**What you have to do**. Transcribe only part of the material below: the lines from the one containing "grey glasses: 5 -> 0" through the one containing "red toothbrush: 5 -> 7", inclusive, exactly as written.

——————

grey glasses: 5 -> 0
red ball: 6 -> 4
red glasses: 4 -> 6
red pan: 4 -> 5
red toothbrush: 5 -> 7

——————

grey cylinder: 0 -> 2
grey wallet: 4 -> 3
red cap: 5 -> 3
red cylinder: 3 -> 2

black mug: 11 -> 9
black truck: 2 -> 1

——————

**Output for this task**.
grey glasses: 5 -> 0
red ball: 6 -> 4
red glasses: 4 -> 6
red pan: 4 -> 5
red toothbrush: 5 -> 7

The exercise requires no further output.